## [DESCRIPTION OF THE TASK]
Determine the number of lines in the data that contain "round", and write only that number.

## [COLLECTED DATA]
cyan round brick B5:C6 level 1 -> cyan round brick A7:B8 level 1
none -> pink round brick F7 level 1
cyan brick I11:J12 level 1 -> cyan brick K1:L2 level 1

## [COMPLETED EXERCISE]
2